Scene difference descriptions
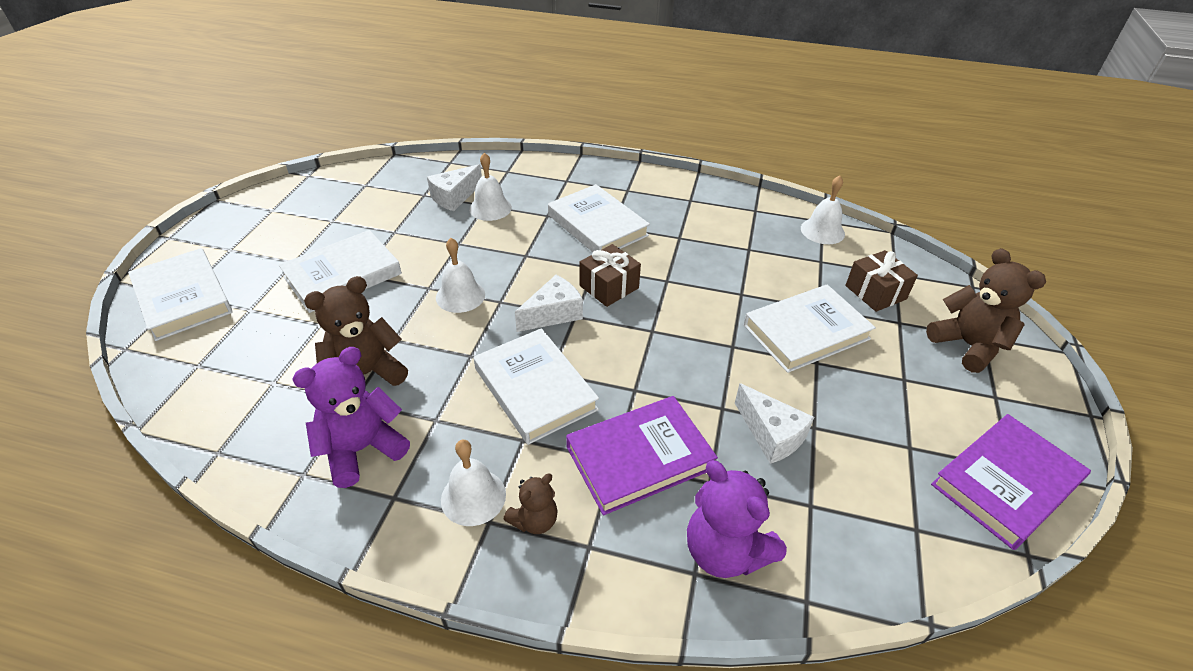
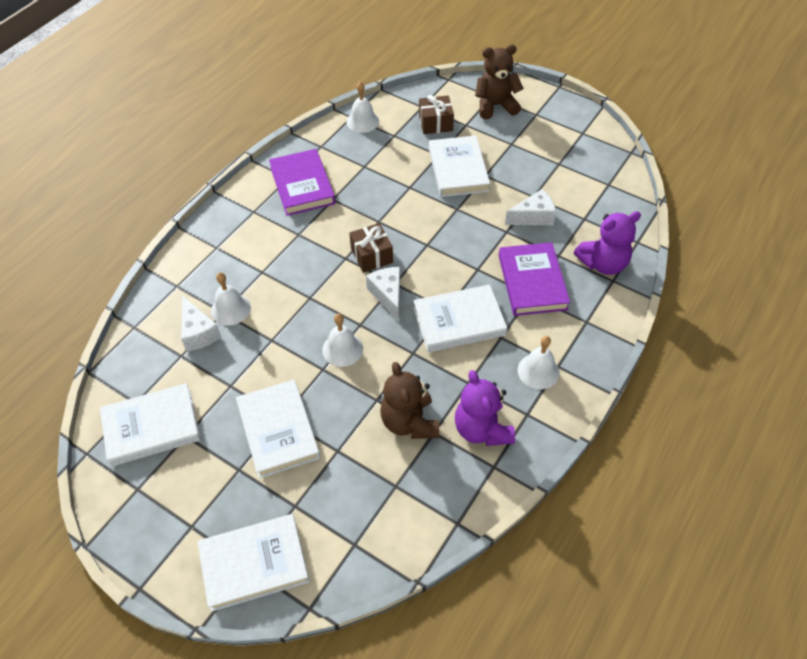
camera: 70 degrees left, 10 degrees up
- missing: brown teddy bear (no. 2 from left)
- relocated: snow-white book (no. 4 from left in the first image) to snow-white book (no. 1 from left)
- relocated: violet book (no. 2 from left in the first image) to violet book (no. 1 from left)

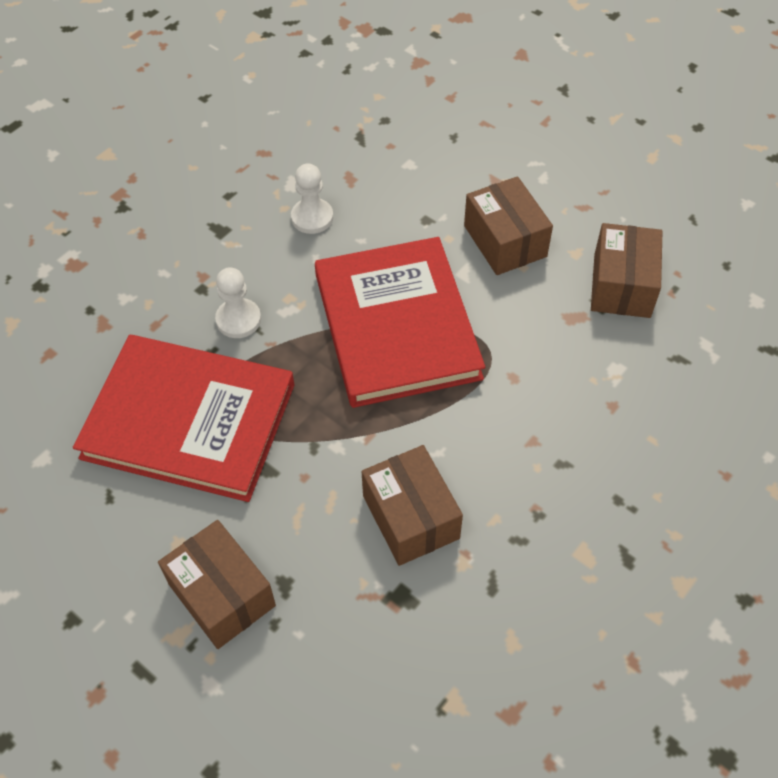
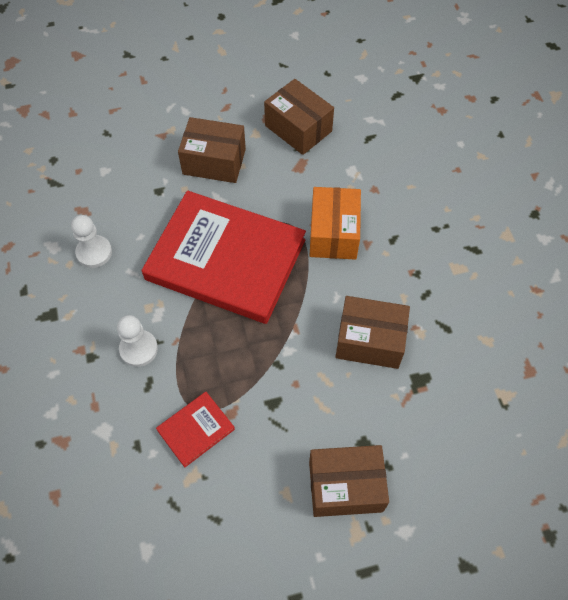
camera: 55 degrees left, 5 degrees up
- size: crimson book (no. 1 from left) x0.42
- appeared: orange parcel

■ YOUR OBJECTIVE
Beginning with the line that contains "- size: crimson book (no. 1 from left) x0.42", repeat every line through the end of the records and nothing more.

■ ANSWER FOR THE TASK
- size: crimson book (no. 1 from left) x0.42
- appeared: orange parcel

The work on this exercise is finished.